(What needs to be done)
Keep to one stretch of the data below, the lines from the one with "missing: cupcake (blue) (1098, 340)" up to and including the one with "spun: banana (brown)", and return that stretch exactly.
======== Material for this exercise
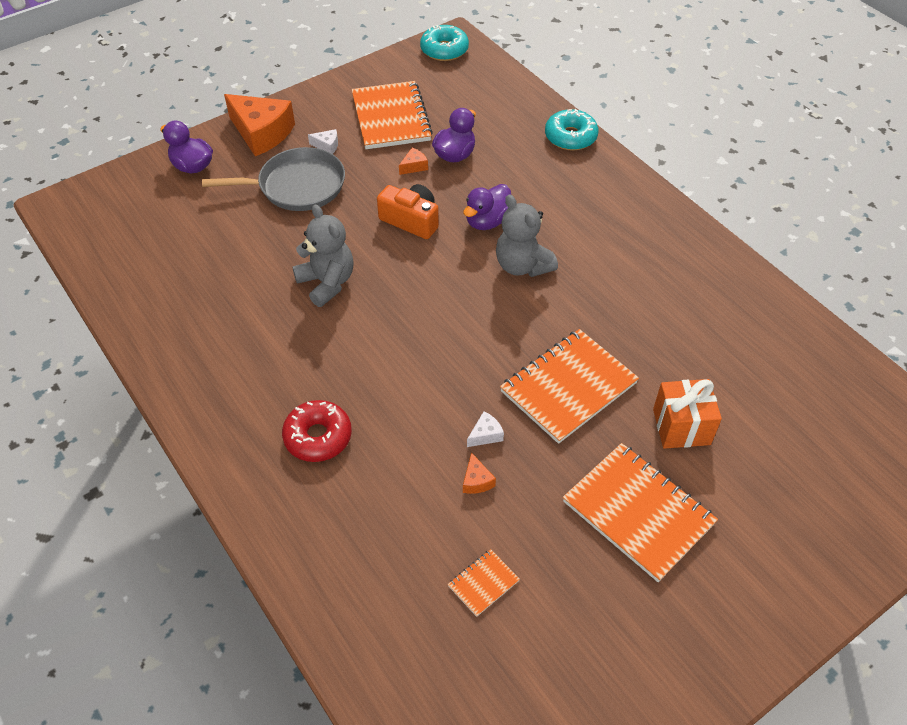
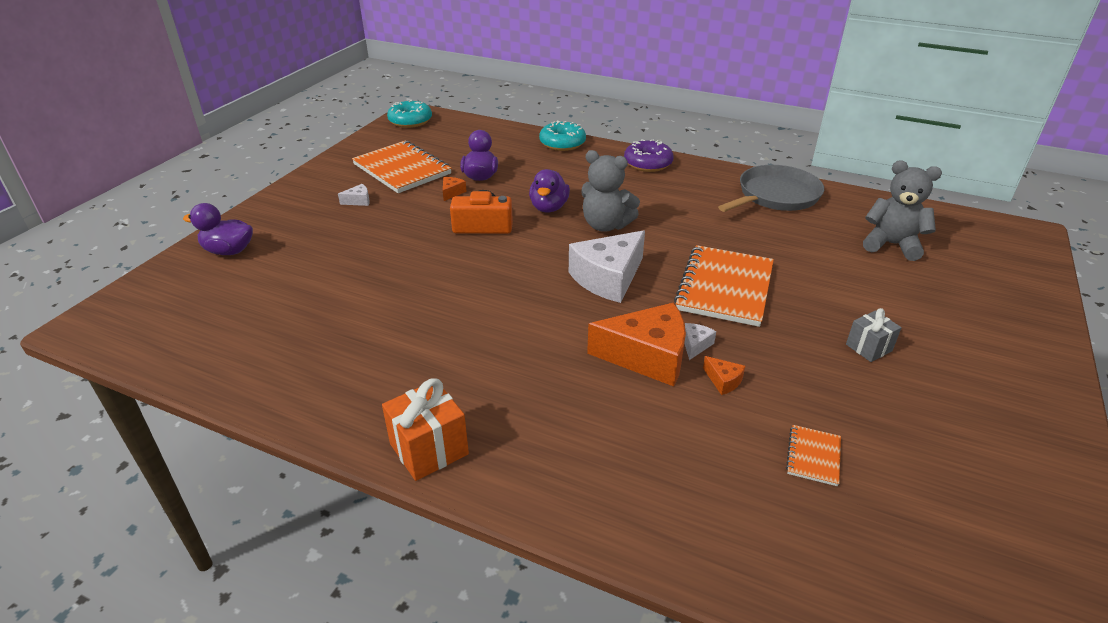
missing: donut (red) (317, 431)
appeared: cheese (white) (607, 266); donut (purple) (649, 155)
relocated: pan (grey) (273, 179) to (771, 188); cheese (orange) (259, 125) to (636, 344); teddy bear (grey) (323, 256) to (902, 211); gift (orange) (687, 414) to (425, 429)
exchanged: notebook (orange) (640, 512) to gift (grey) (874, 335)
================
======== Material for this exercise
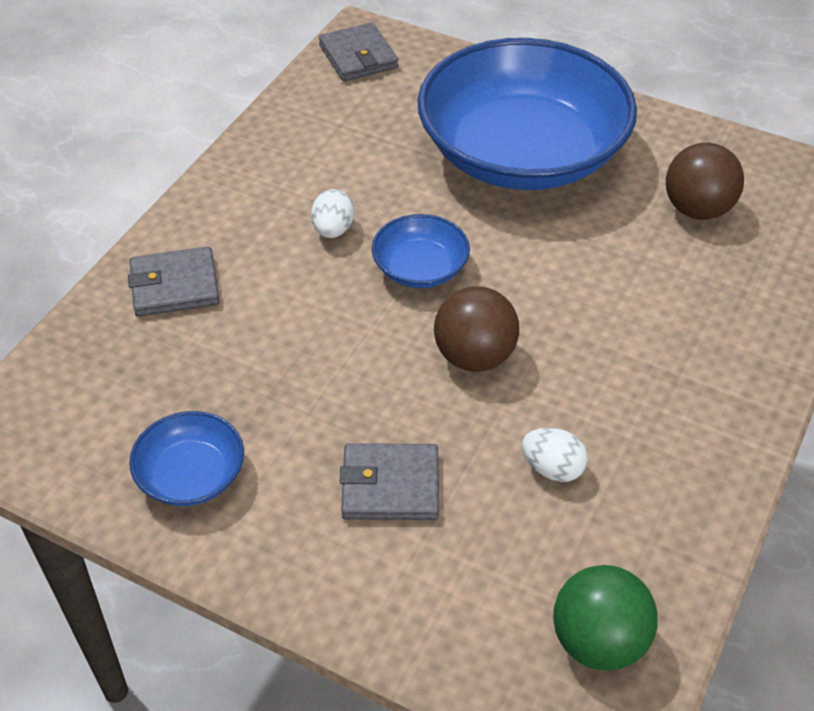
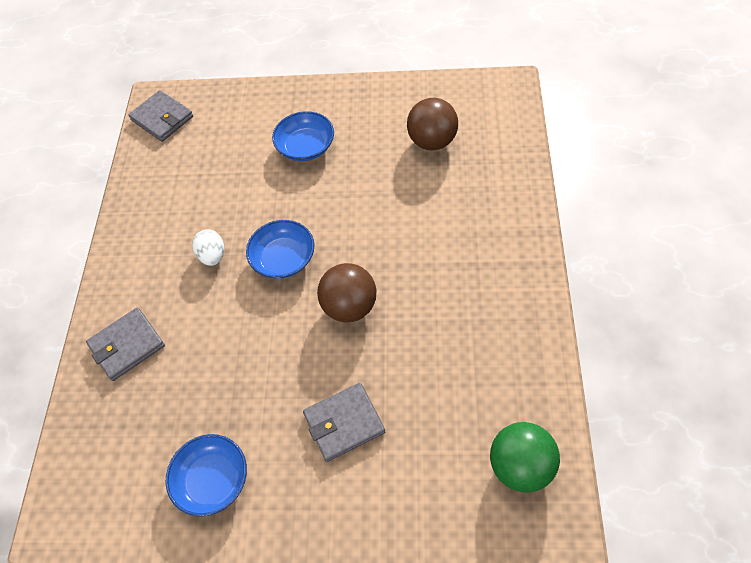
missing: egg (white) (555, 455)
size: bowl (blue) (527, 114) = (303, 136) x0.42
================
======== Material for this exercise
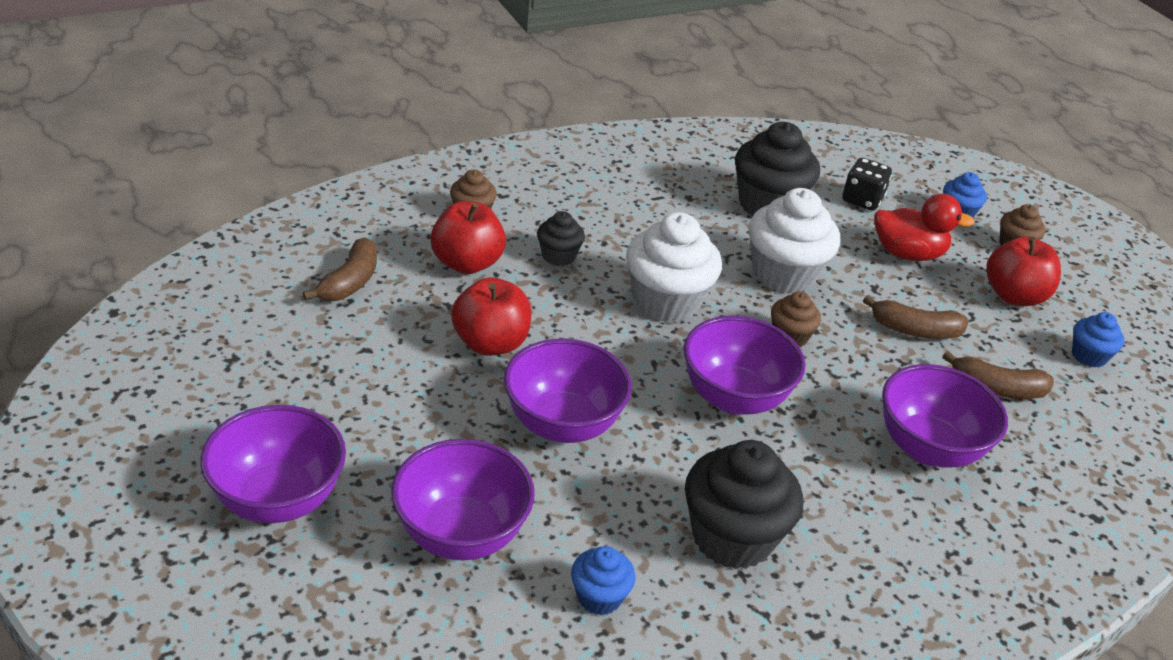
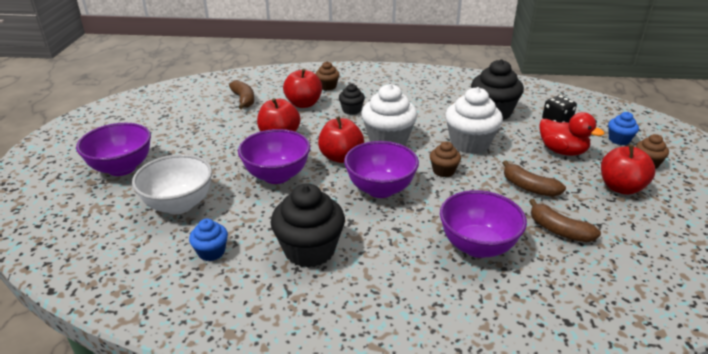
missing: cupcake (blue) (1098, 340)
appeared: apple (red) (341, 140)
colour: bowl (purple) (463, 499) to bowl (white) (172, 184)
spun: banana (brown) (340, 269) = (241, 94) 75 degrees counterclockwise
================
(Task solution)
missing: cupcake (blue) (1098, 340)
appeared: apple (red) (341, 140)
colour: bowl (purple) (463, 499) to bowl (white) (172, 184)
spun: banana (brown) (340, 269) = (241, 94) 75 degrees counterclockwise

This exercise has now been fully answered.